Object transformation records:
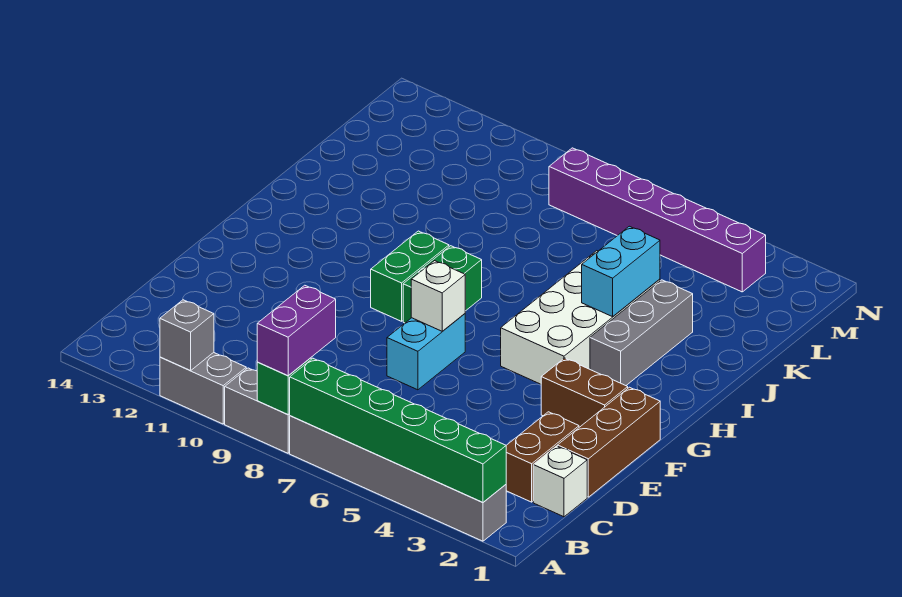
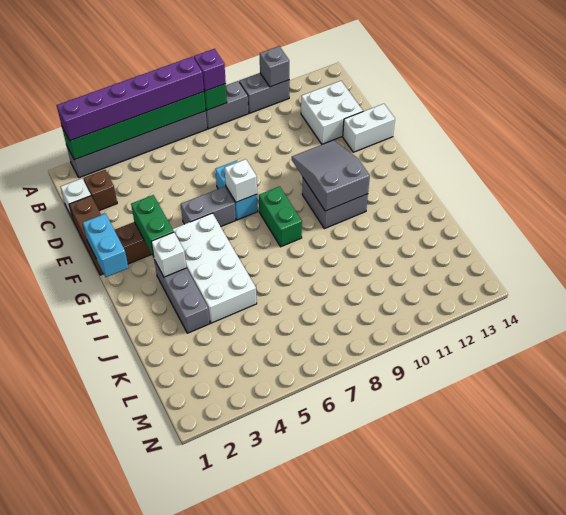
purple 1x2 brick [257,285,336,376] -> purple 1x1 brick [194,49,226,91]
brown 1x2 brick [506,412,579,502] -> brown 1x1 brick [84,170,117,211]
none -> white 2x2 brick [301,81,363,144]
none -> white 1x2 brick [343,104,395,152]
none -> grey 1x2 brick [181,187,236,227]
none -> grey 2x3 slope [292,140,370,211]
green 1x2 brick [371,231,449,321] -> green 1x2 brick moved to [131,195,174,257]
none -> grey 2x2 brick [302,178,368,229]
none -> white 1x1 brick [151,232,187,277]
cyan 1x2 brick [582,226,660,317] -> cyan 1x2 brick moved to [83,214,128,277]
purple 1x6 brick [549,148,766,292] -> purple 1x6 brick moved to [57,57,204,141]

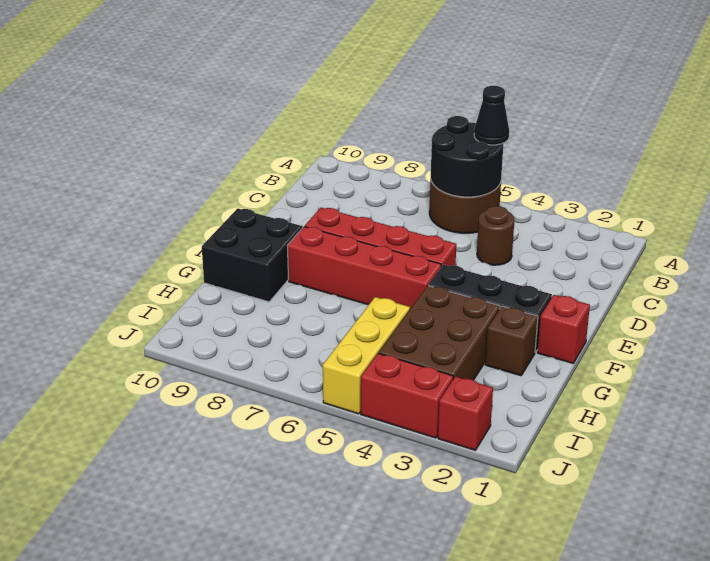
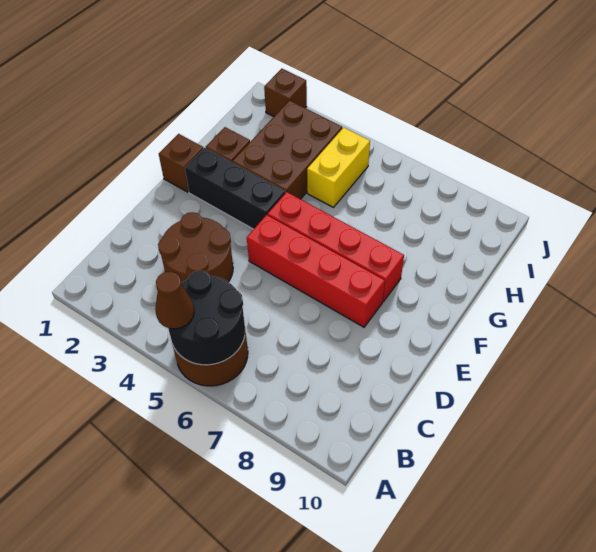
black 1x1 cone [474,86,509,145] -> brown 1x1 cone [155,272,194,329]
brown 1x1 round brick [477,206,514,265] -> brown 2x2 round brick [158,212,233,283]
red 1x1 brick [537,295,590,363] -> brown 1x1 brick [159,134,204,192]
black 2x2 brick [202,208,302,302] -> none
yellow 1x3 brick [323,297,410,414] -> yellow 1x2 brick [307,127,370,207]
red 1x1 brick [438,376,493,450] -> brown 1x1 brick [264,69,307,117]
red 1x2 brick [361,353,453,438] -> none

- EXERCISE
Repeat the lines exactly as they stand, from the opening line of the data through the line with "none -> white 1x1 brick [151,232,187,277]". Pictures stay out of the copy.

- FINISHED EXERCISE
purple 1x2 brick [257,285,336,376] -> purple 1x1 brick [194,49,226,91]
brown 1x2 brick [506,412,579,502] -> brown 1x1 brick [84,170,117,211]
none -> white 2x2 brick [301,81,363,144]
none -> white 1x2 brick [343,104,395,152]
none -> grey 1x2 brick [181,187,236,227]
none -> grey 2x3 slope [292,140,370,211]
green 1x2 brick [371,231,449,321] -> green 1x2 brick moved to [131,195,174,257]
none -> grey 2x2 brick [302,178,368,229]
none -> white 1x1 brick [151,232,187,277]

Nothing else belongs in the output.